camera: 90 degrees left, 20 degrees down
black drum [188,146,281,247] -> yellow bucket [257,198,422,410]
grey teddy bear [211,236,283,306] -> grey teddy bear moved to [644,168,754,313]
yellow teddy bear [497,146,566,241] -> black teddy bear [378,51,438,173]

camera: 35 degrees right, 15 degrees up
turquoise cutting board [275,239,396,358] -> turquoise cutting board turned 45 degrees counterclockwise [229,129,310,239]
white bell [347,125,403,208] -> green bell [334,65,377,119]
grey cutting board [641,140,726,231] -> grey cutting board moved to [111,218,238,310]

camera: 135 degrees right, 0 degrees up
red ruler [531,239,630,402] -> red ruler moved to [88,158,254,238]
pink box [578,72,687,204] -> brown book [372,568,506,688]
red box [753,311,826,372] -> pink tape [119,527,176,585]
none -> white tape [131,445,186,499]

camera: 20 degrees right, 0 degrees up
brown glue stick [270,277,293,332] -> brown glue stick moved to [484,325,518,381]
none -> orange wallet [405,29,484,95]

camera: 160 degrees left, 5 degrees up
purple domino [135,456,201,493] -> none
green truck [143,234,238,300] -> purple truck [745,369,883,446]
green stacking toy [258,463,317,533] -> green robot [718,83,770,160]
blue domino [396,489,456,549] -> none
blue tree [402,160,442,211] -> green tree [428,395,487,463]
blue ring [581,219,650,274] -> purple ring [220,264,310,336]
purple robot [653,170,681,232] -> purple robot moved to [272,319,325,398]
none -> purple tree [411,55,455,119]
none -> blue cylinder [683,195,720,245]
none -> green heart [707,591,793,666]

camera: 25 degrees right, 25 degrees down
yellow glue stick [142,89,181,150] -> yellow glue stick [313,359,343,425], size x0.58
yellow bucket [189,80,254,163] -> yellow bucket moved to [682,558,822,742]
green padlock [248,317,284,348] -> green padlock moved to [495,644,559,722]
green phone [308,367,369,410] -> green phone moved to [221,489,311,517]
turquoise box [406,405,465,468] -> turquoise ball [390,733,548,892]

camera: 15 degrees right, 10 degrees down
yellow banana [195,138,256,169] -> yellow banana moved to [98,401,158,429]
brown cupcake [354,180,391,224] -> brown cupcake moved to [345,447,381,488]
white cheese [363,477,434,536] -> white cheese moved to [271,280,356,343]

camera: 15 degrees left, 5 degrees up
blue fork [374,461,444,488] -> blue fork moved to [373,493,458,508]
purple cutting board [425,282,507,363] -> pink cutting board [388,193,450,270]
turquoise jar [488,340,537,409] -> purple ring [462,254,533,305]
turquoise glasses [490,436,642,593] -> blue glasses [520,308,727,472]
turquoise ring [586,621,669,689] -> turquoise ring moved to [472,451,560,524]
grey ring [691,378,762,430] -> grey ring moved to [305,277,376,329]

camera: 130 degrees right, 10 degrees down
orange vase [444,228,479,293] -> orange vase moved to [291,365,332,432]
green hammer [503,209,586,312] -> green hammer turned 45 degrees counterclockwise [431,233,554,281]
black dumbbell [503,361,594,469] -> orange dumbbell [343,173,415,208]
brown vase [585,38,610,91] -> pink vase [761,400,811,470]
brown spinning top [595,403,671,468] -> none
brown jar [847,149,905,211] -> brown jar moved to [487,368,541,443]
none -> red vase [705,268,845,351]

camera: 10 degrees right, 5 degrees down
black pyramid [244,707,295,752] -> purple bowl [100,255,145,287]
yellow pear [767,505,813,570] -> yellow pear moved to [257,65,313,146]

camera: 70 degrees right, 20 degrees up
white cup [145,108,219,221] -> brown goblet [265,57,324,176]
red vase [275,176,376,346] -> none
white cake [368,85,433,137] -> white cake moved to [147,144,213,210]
^^^^^^^^
Having read the entries, repeat them all exactly.

camera: 90 degrees left, 20 degrees down
black drum [188,146,281,247] -> yellow bucket [257,198,422,410]
grey teddy bear [211,236,283,306] -> grey teddy bear moved to [644,168,754,313]
yellow teddy bear [497,146,566,241] -> black teddy bear [378,51,438,173]

camera: 35 degrees right, 15 degrees up
turquoise cutting board [275,239,396,358] -> turquoise cutting board turned 45 degrees counterclockwise [229,129,310,239]
white bell [347,125,403,208] -> green bell [334,65,377,119]
grey cutting board [641,140,726,231] -> grey cutting board moved to [111,218,238,310]

camera: 135 degrees right, 0 degrees up
red ruler [531,239,630,402] -> red ruler moved to [88,158,254,238]
pink box [578,72,687,204] -> brown book [372,568,506,688]
red box [753,311,826,372] -> pink tape [119,527,176,585]
none -> white tape [131,445,186,499]

camera: 20 degrees right, 0 degrees up
brown glue stick [270,277,293,332] -> brown glue stick moved to [484,325,518,381]
none -> orange wallet [405,29,484,95]

camera: 160 degrees left, 5 degrees up
purple domino [135,456,201,493] -> none
green truck [143,234,238,300] -> purple truck [745,369,883,446]
green stacking toy [258,463,317,533] -> green robot [718,83,770,160]
blue domino [396,489,456,549] -> none
blue tree [402,160,442,211] -> green tree [428,395,487,463]
blue ring [581,219,650,274] -> purple ring [220,264,310,336]
purple robot [653,170,681,232] -> purple robot moved to [272,319,325,398]
none -> purple tree [411,55,455,119]
none -> blue cylinder [683,195,720,245]
none -> green heart [707,591,793,666]

camera: 25 degrees right, 25 degrees down
yellow glue stick [142,89,181,150] -> yellow glue stick [313,359,343,425], size x0.58
yellow bucket [189,80,254,163] -> yellow bucket moved to [682,558,822,742]
green padlock [248,317,284,348] -> green padlock moved to [495,644,559,722]
green phone [308,367,369,410] -> green phone moved to [221,489,311,517]
turquoise box [406,405,465,468] -> turquoise ball [390,733,548,892]

camera: 15 degrees right, 10 degrees down
yellow banana [195,138,256,169] -> yellow banana moved to [98,401,158,429]
brown cupcake [354,180,391,224] -> brown cupcake moved to [345,447,381,488]
white cheese [363,477,434,536] -> white cheese moved to [271,280,356,343]

camera: 15 degrees left, 5 degrees up
blue fork [374,461,444,488] -> blue fork moved to [373,493,458,508]
purple cutting board [425,282,507,363] -> pink cutting board [388,193,450,270]
turquoise jar [488,340,537,409] -> purple ring [462,254,533,305]
turquoise glasses [490,436,642,593] -> blue glasses [520,308,727,472]
turquoise ring [586,621,669,689] -> turquoise ring moved to [472,451,560,524]
grey ring [691,378,762,430] -> grey ring moved to [305,277,376,329]

camera: 130 degrees right, 10 degrees down
orange vase [444,228,479,293] -> orange vase moved to [291,365,332,432]
green hammer [503,209,586,312] -> green hammer turned 45 degrees counterclockwise [431,233,554,281]
black dumbbell [503,361,594,469] -> orange dumbbell [343,173,415,208]
brown vase [585,38,610,91] -> pink vase [761,400,811,470]
brown spinning top [595,403,671,468] -> none
brown jar [847,149,905,211] -> brown jar moved to [487,368,541,443]
none -> red vase [705,268,845,351]

camera: 10 degrees right, 5 degrees down
black pyramid [244,707,295,752] -> purple bowl [100,255,145,287]
yellow pear [767,505,813,570] -> yellow pear moved to [257,65,313,146]

camera: 70 degrees right, 20 degrees up
white cup [145,108,219,221] -> brown goblet [265,57,324,176]
red vase [275,176,376,346] -> none
white cake [368,85,433,137] -> white cake moved to [147,144,213,210]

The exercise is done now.